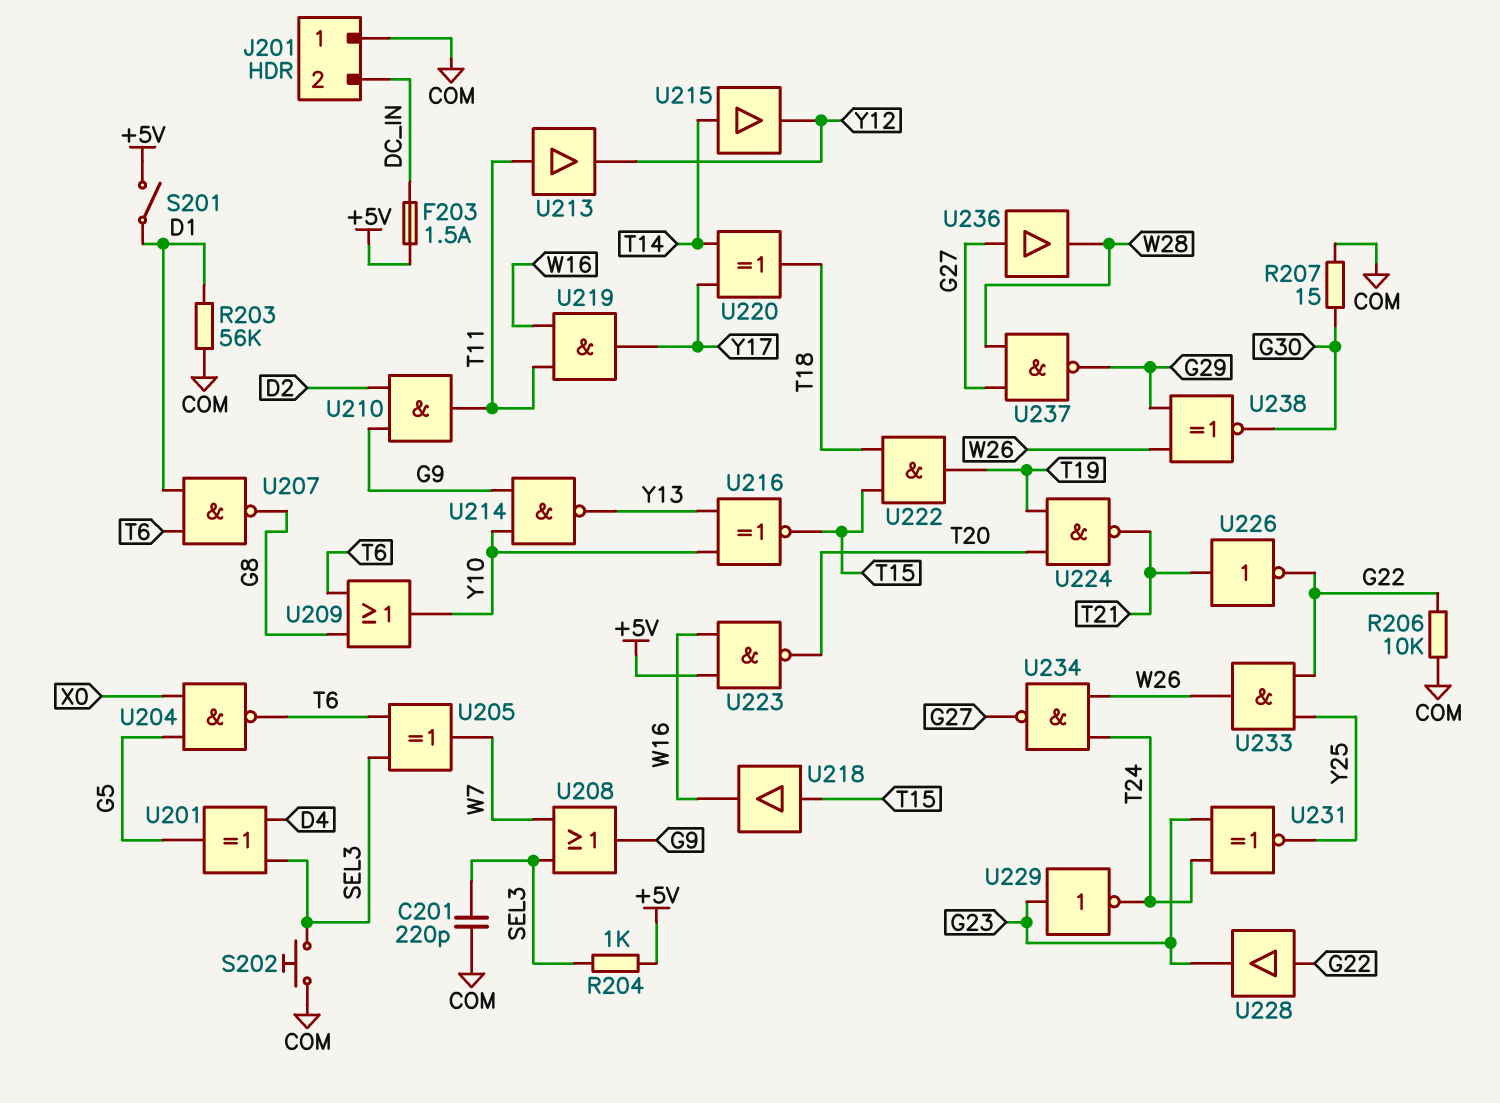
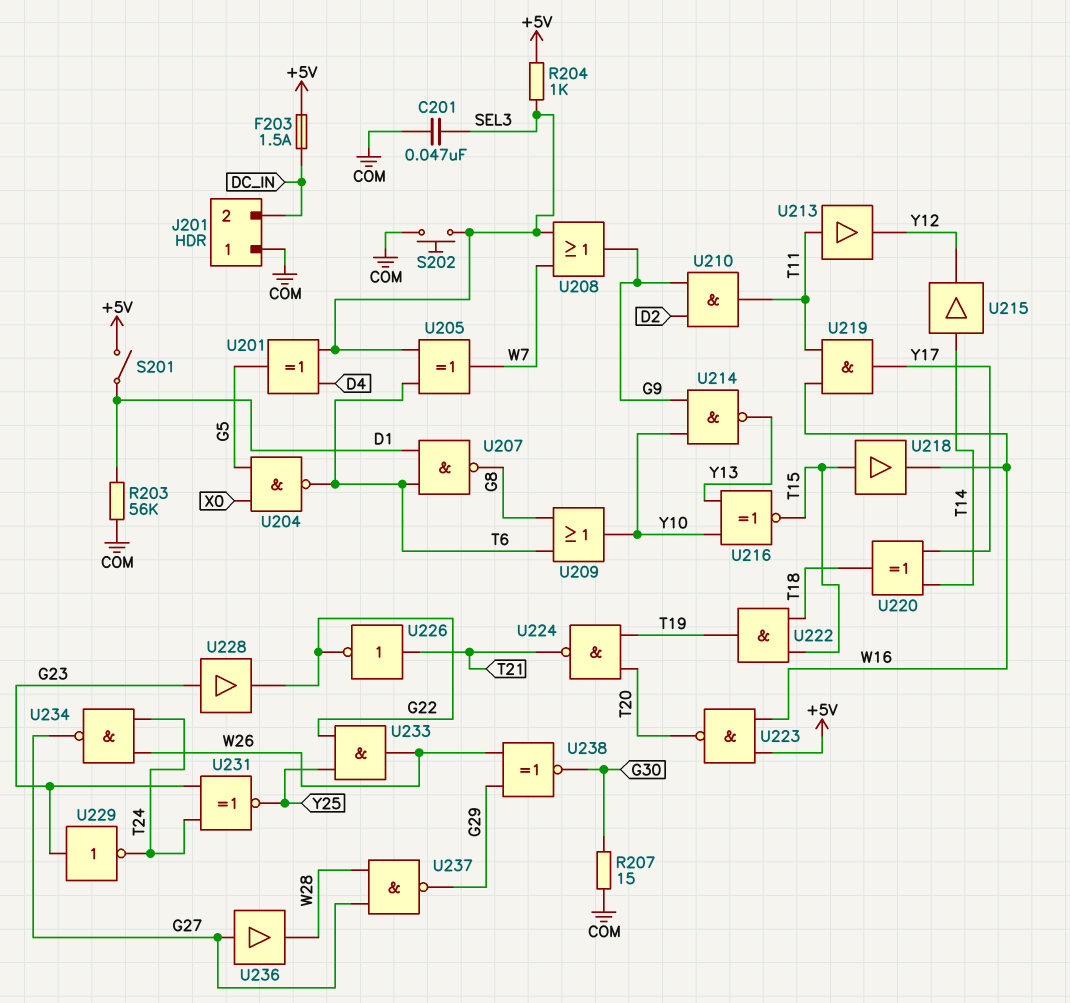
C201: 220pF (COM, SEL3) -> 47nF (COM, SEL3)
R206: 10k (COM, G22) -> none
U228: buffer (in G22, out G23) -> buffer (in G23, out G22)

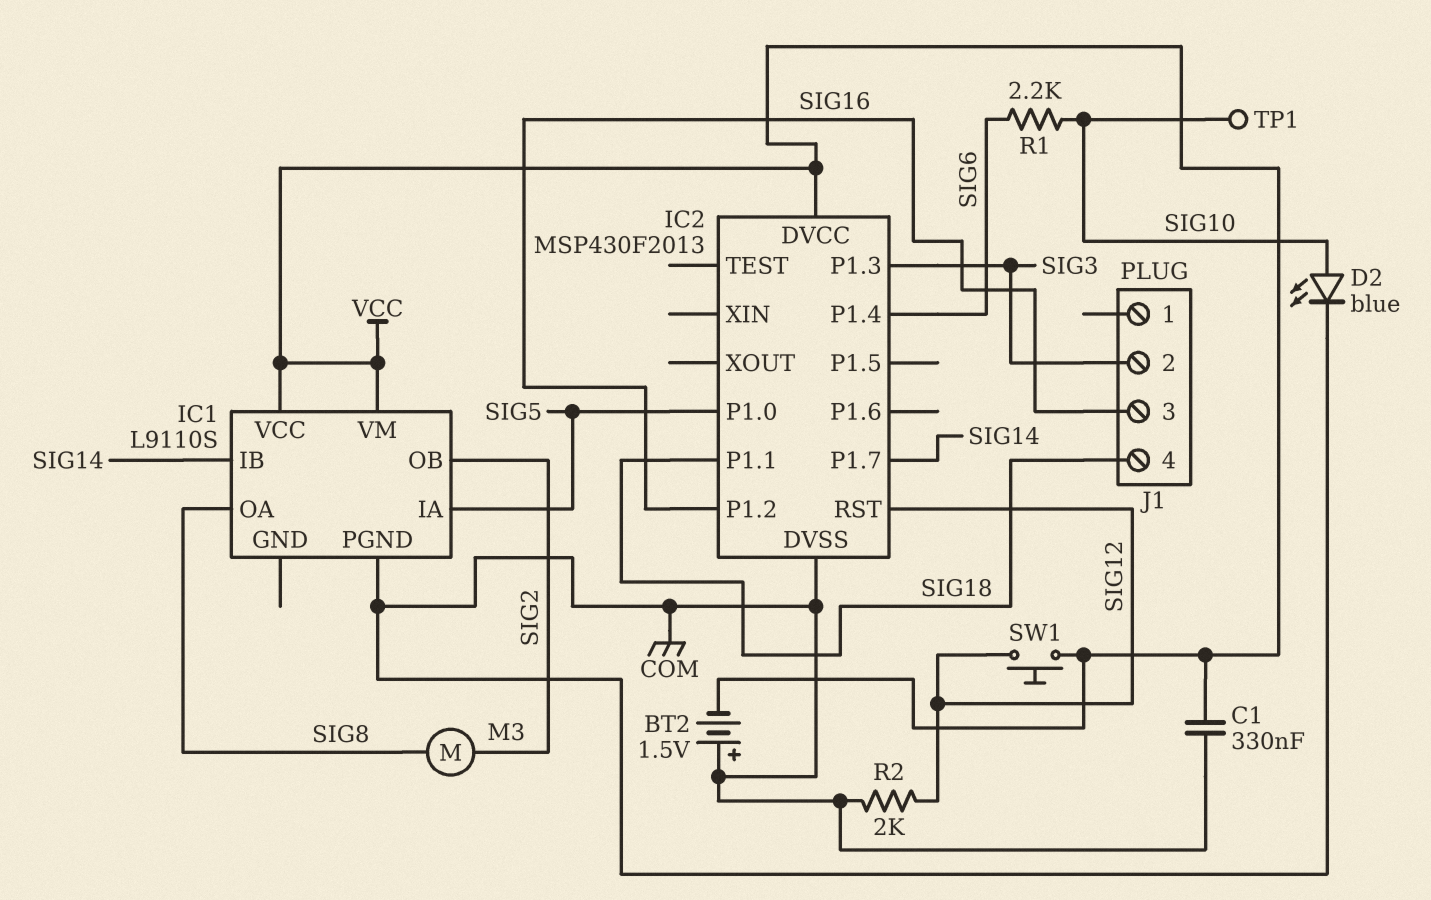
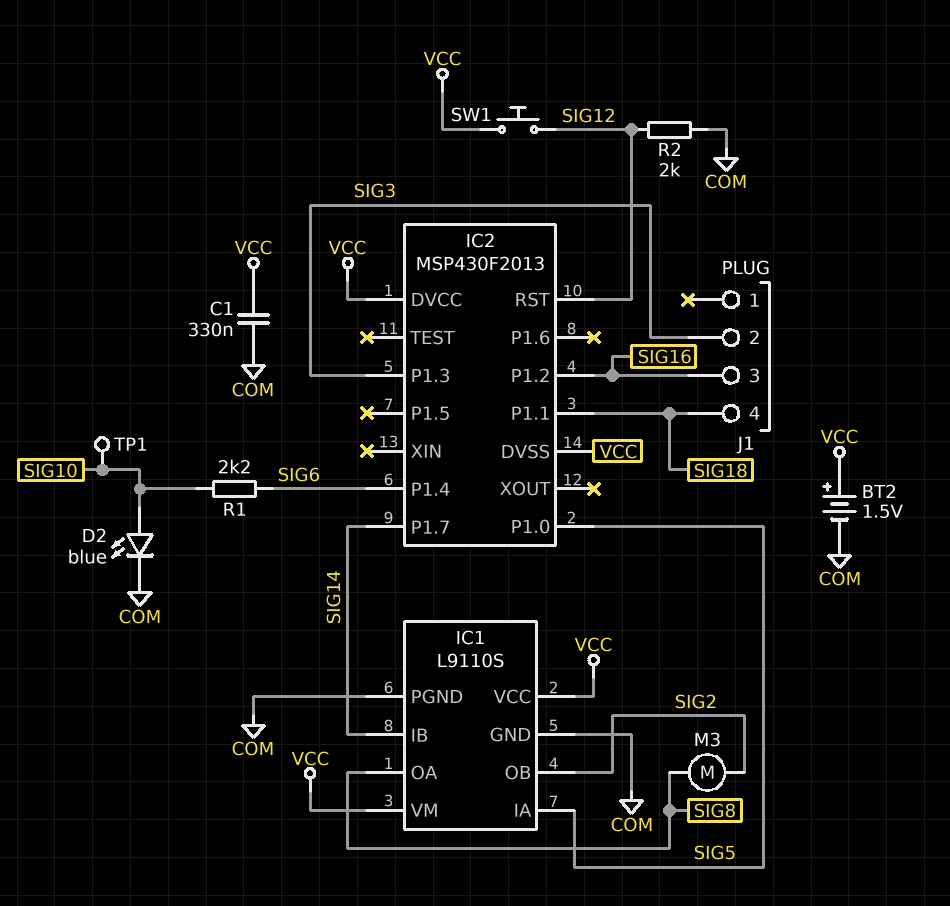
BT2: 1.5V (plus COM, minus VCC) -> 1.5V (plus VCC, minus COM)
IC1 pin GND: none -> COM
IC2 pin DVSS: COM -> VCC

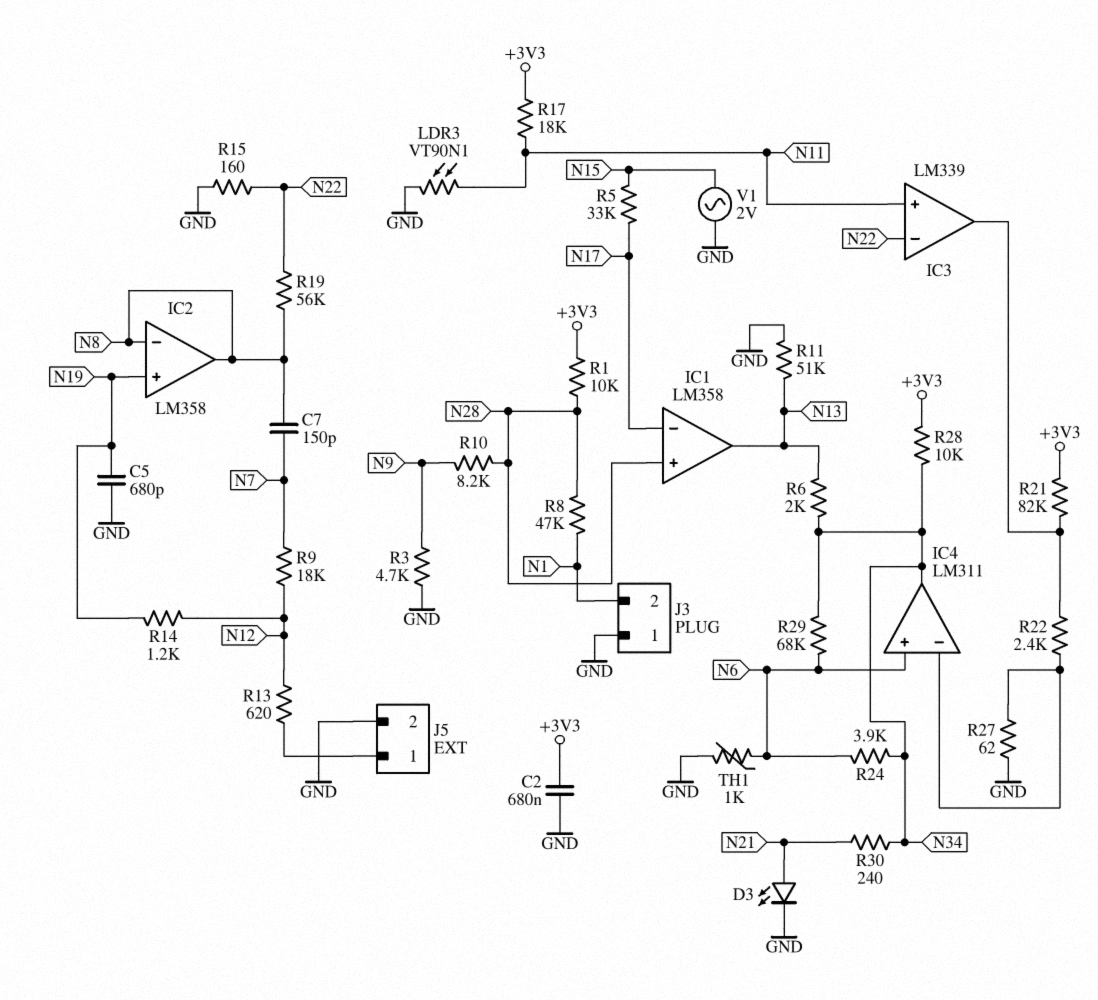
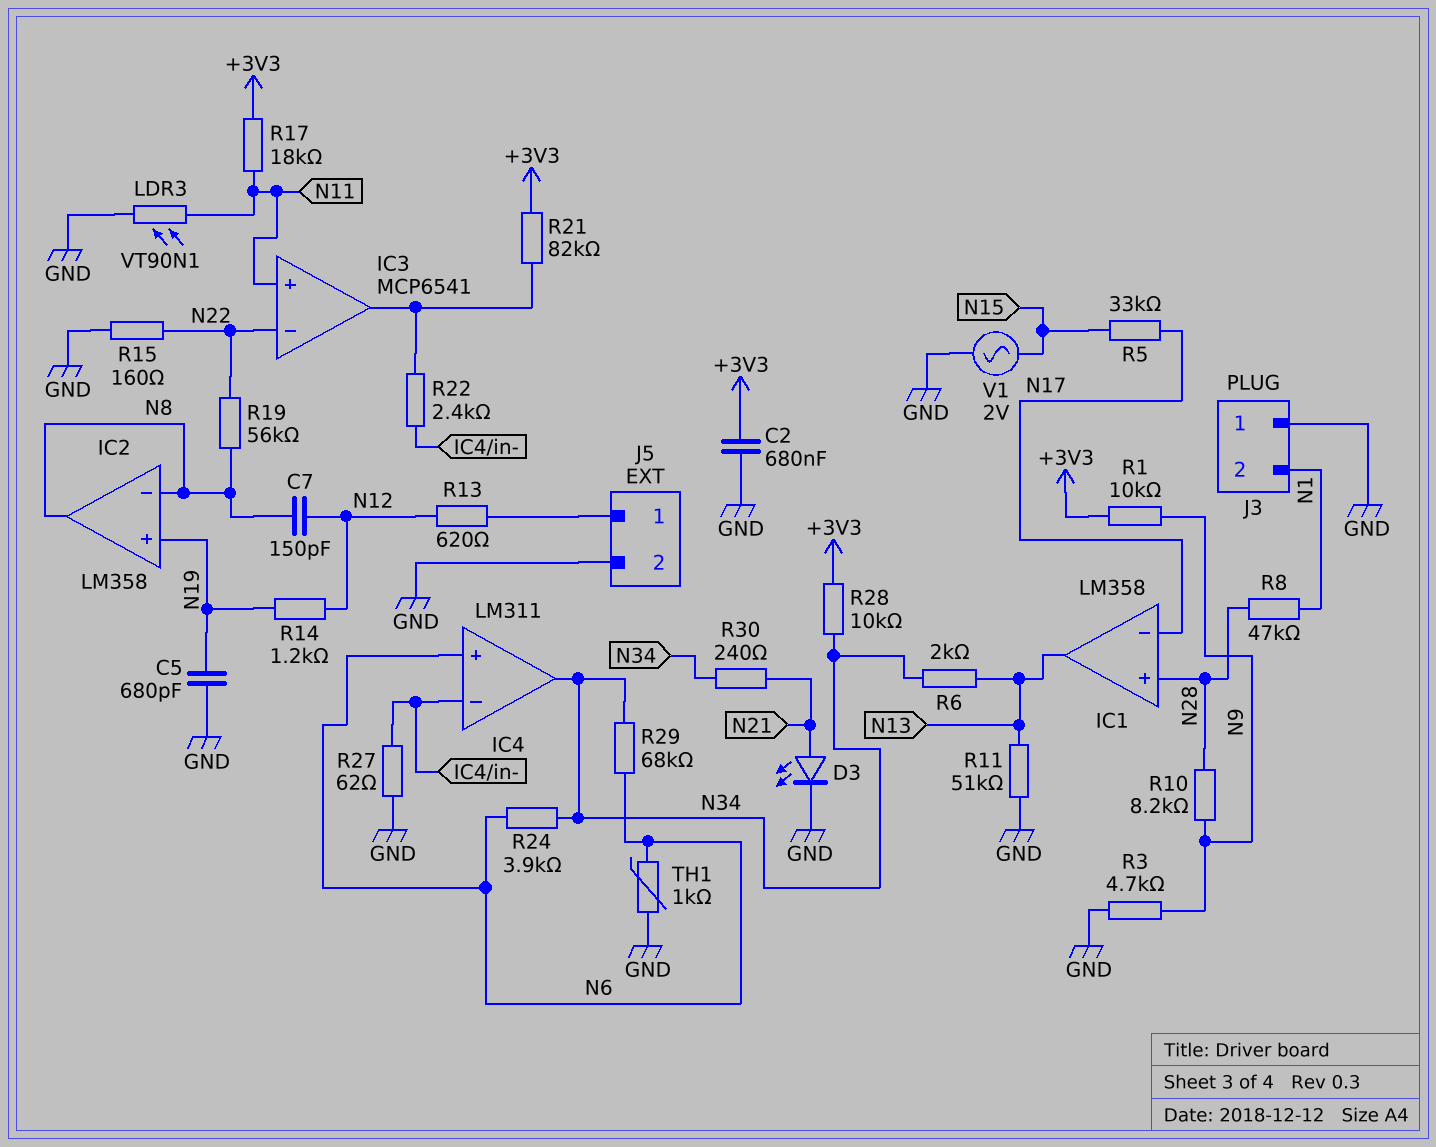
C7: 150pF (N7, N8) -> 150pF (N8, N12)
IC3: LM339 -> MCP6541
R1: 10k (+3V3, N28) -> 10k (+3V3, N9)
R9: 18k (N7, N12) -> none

### EXERCISE GOAL
Everything from the line that contains "U228: buffer (in" through the final line of the material should be returned exactly, except the pictures.

### FINAL ANSWER
U228: buffer (in G22, out G23) -> buffer (in G23, out G22)

BT2: 1.5V (plus COM, minus VCC) -> 1.5V (plus VCC, minus COM)
IC1 pin GND: none -> COM
IC2 pin DVSS: COM -> VCC

C7: 150pF (N7, N8) -> 150pF (N8, N12)
IC3: LM339 -> MCP6541
R1: 10k (+3V3, N28) -> 10k (+3V3, N9)
R9: 18k (N7, N12) -> none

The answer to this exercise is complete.